WHAT IS BEING ASKED: Copy each of the following lines exactly as it appears.

(Spatial reasoning records)
+-------+

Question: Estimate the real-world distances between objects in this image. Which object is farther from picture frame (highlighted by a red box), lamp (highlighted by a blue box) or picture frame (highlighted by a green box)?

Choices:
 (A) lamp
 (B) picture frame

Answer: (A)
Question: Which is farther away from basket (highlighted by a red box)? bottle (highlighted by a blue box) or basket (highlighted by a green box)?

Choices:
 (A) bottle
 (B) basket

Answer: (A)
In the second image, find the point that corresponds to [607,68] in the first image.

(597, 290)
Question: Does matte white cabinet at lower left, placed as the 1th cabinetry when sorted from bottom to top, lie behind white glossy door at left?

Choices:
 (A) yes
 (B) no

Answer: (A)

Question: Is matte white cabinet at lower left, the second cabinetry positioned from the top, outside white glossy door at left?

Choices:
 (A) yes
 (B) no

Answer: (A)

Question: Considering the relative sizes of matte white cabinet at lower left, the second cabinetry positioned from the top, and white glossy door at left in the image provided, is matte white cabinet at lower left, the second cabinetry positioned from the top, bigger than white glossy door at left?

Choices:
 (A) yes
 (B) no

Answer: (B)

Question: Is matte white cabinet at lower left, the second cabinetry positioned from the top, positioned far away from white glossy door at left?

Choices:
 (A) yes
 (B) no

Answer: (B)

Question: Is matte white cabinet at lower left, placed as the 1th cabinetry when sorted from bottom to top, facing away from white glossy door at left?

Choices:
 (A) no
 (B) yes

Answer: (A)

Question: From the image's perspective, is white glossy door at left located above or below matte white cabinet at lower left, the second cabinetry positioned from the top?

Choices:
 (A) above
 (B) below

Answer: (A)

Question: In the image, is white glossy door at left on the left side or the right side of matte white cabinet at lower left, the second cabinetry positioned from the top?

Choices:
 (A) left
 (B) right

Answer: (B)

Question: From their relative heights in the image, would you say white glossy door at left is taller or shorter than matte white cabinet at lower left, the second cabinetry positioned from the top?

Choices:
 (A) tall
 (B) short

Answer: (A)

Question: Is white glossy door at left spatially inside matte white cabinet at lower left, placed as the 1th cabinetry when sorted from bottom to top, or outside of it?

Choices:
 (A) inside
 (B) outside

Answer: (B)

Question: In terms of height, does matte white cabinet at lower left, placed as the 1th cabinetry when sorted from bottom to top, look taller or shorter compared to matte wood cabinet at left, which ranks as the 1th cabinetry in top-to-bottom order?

+-------+

RESPONSE:
Question: Estimate the real-world distances between objects in this image. Which object is farther from picture frame (highlighted by a red box), lamp (highlighted by a blue box) or picture frame (highlighted by a green box)?

Choices:
 (A) lamp
 (B) picture frame

Answer: (A)
Question: Which is farther away from basket (highlighted by a red box)? bottle (highlighted by a blue box) or basket (highlighted by a green box)?

Choices:
 (A) bottle
 (B) basket

Answer: (A)
In the second image, find the point that corresponds to [607,68] in the first image.

(597, 290)
Question: Does matte white cabinet at lower left, placed as the 1th cabinetry when sorted from bottom to top, lie behind white glossy door at left?

Choices:
 (A) yes
 (B) no

Answer: (A)

Question: Is matte white cabinet at lower left, the second cabinetry positioned from the top, outside white glossy door at left?

Choices:
 (A) yes
 (B) no

Answer: (A)

Question: Considering the relative sizes of matte white cabinet at lower left, the second cabinetry positioned from the top, and white glossy door at left in the image provided, is matte white cabinet at lower left, the second cabinetry positioned from the top, bigger than white glossy door at left?

Choices:
 (A) yes
 (B) no

Answer: (B)

Question: Is matte white cabinet at lower left, the second cabinetry positioned from the top, positioned far away from white glossy door at left?

Choices:
 (A) yes
 (B) no

Answer: (B)

Question: Is matte white cabinet at lower left, placed as the 1th cabinetry when sorted from bottom to top, facing away from white glossy door at left?

Choices:
 (A) no
 (B) yes

Answer: (A)

Question: From the image's perspective, is white glossy door at left located above or below matte white cabinet at lower left, the second cabinetry positioned from the top?

Choices:
 (A) above
 (B) below

Answer: (A)

Question: In the image, is white glossy door at left on the left side or the right side of matte white cabinet at lower left, the second cabinetry positioned from the top?

Choices:
 (A) left
 (B) right

Answer: (B)

Question: From their relative heights in the image, would you say white glossy door at left is taller or shorter than matte white cabinet at lower left, the second cabinetry positioned from the top?

Choices:
 (A) tall
 (B) short

Answer: (A)

Question: Is white glossy door at left spatially inside matte white cabinet at lower left, placed as the 1th cabinetry when sorted from bottom to top, or outside of it?

Choices:
 (A) inside
 (B) outside

Answer: (B)

Question: In terms of height, does matte white cabinet at lower left, placed as the 1th cabinetry when sorted from bottom to top, look taller or shorter compared to matte wood cabinet at left, which ranks as the 1th cabinetry in top-to-bottom order?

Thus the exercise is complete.